* [Exercise prompt] Each record is to be reproduced verbatim.

* [Task inputs]
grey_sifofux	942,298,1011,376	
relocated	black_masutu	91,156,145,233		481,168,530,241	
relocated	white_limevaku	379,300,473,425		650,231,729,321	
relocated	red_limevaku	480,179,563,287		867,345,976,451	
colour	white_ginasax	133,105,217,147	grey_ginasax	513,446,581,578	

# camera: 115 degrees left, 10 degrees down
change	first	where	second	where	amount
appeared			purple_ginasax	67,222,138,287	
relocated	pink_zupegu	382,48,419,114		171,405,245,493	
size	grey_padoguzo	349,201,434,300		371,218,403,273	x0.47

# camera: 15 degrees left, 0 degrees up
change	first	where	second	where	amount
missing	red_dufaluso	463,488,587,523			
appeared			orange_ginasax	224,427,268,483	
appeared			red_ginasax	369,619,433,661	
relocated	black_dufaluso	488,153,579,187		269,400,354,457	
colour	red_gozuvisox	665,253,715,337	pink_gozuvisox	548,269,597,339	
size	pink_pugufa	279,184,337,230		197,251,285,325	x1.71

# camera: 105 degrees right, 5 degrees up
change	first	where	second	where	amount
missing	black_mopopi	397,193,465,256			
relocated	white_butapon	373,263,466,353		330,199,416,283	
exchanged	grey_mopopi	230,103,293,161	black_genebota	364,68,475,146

* [Expected answer]
grey_sifofux	942,298,1011,376	
relocated	black_masutu	91,156,145,233		481,168,530,241	
relocated	white_limevaku	379,300,473,425		650,231,729,321	
relocated	red_limevaku	480,179,563,287		867,345,976,451	
colour	white_ginasax	133,105,217,147	grey_ginasax	513,446,581,578	

# camera: 115 degrees left, 10 degrees down
change	first	where	second	where	amount
appeared			purple_ginasax	67,222,138,287	
relocated	pink_zupegu	382,48,419,114		171,405,245,493	
size	grey_padoguzo	349,201,434,300		371,218,403,273	x0.47

# camera: 15 degrees left, 0 degrees up
change	first	where	second	where	amount
missing	red_dufaluso	463,488,587,523			
appeared			orange_ginasax	224,427,268,483	
appeared			red_ginasax	369,619,433,661	
relocated	black_dufaluso	488,153,579,187		269,400,354,457	
colour	red_gozuvisox	665,253,715,337	pink_gozuvisox	548,269,597,339	
size	pink_pugufa	279,184,337,230		197,251,285,325	x1.71

# camera: 105 degrees right, 5 degrees up
change	first	where	second	where	amount
missing	black_mopopi	397,193,465,256			
relocated	white_butapon	373,263,466,353		330,199,416,283	
exchanged	grey_mopopi	230,103,293,161	black_genebota	364,68,475,146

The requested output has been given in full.